#### [Assignment]
From the entries that follow, reproduce exactly and only the lines from the line with "(277, 166) = (627, 301): purple" to the line with "(501, 456) = (902, 150): red cylinder -> none", endpoints included.

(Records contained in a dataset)
┌──
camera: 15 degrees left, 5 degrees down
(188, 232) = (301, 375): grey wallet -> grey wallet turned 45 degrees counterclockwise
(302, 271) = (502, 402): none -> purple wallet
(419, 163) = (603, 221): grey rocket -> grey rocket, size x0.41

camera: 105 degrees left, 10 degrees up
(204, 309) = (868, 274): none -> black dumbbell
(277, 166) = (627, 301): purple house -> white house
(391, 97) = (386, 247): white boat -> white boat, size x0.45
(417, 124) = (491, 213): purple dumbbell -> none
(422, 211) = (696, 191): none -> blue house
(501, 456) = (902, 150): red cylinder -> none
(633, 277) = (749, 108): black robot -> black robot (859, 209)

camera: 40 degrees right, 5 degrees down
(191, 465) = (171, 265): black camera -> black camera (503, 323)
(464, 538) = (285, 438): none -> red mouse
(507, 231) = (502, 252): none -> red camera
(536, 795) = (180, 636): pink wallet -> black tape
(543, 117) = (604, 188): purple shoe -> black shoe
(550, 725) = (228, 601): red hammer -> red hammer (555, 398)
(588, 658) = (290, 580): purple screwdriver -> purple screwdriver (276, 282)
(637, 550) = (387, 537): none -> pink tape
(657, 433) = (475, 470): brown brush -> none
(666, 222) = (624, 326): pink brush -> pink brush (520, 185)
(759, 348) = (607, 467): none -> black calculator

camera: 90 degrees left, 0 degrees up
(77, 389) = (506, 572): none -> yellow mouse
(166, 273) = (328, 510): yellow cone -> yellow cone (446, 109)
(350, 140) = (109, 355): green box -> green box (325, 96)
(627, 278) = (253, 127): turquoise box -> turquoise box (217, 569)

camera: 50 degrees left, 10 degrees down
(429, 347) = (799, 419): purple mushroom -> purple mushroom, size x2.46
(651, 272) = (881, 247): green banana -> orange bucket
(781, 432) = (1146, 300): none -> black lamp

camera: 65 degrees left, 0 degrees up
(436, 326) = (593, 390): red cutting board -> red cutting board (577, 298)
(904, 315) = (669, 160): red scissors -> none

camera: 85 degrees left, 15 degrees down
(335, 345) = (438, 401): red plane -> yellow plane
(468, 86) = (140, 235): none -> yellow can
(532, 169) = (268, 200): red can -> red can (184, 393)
└──
#### [Written answer]
(277, 166) = (627, 301): purple house -> white house
(391, 97) = (386, 247): white boat -> white boat, size x0.45
(417, 124) = (491, 213): purple dumbbell -> none
(422, 211) = (696, 191): none -> blue house
(501, 456) = (902, 150): red cylinder -> none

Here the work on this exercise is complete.